(Beginning of Material shown)

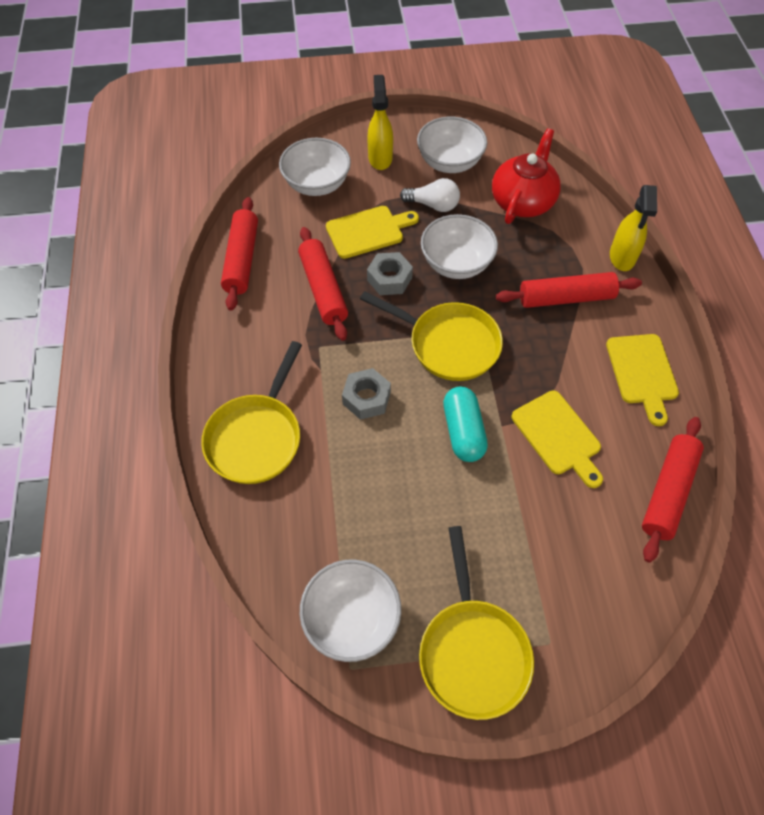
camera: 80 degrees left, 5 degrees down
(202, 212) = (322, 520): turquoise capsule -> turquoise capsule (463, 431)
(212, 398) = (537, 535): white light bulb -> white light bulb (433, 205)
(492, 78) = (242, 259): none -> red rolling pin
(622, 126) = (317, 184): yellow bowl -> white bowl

(End of Material shown)
(Beginning of Material shown)

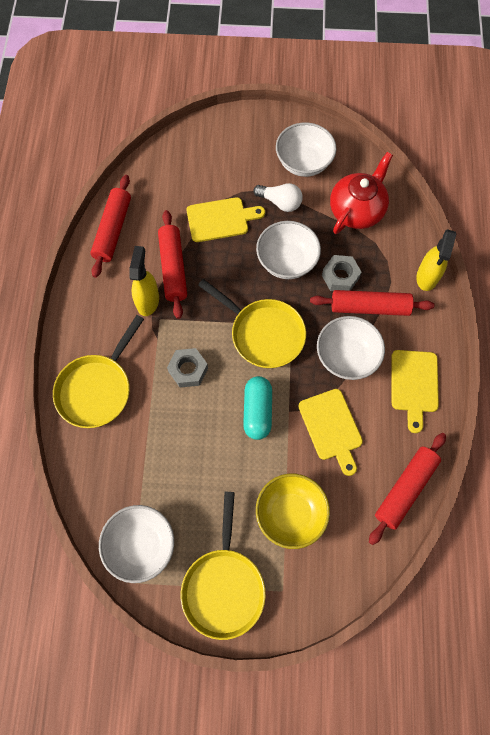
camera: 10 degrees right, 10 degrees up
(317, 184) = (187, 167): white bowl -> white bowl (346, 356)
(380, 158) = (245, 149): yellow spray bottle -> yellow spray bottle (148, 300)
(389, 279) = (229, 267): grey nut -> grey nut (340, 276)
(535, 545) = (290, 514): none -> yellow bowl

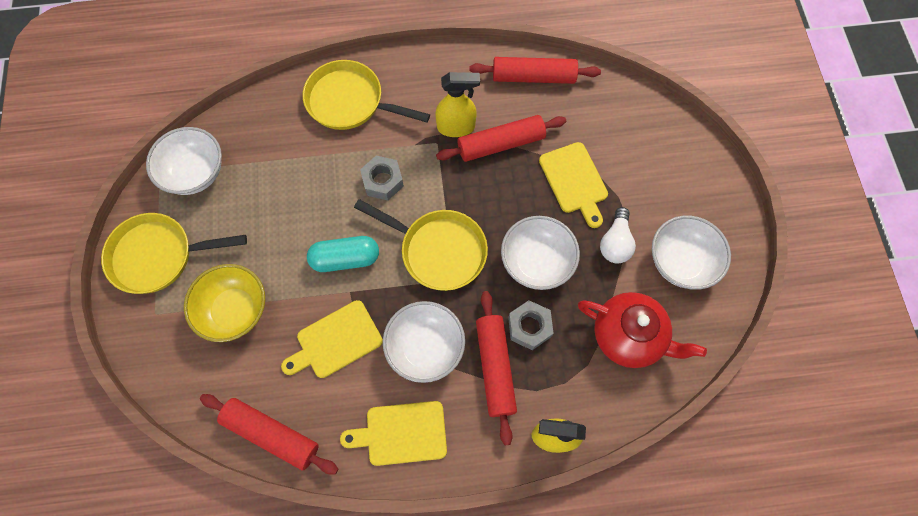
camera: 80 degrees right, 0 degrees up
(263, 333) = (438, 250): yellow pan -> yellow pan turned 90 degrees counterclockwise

(End of Material shown)

What needs to be done -> Within the material above, the line with "camera: 80 degrees left, 5 degrees down" opens the range and the line with "(622, 126) = (317, 184): yellow" closes it; reproduce that range word for word.

Written response ->
camera: 80 degrees left, 5 degrees down
(202, 212) = (322, 520): turquoise capsule -> turquoise capsule (463, 431)
(212, 398) = (537, 535): white light bulb -> white light bulb (433, 205)
(492, 78) = (242, 259): none -> red rolling pin
(622, 126) = (317, 184): yellow bowl -> white bowl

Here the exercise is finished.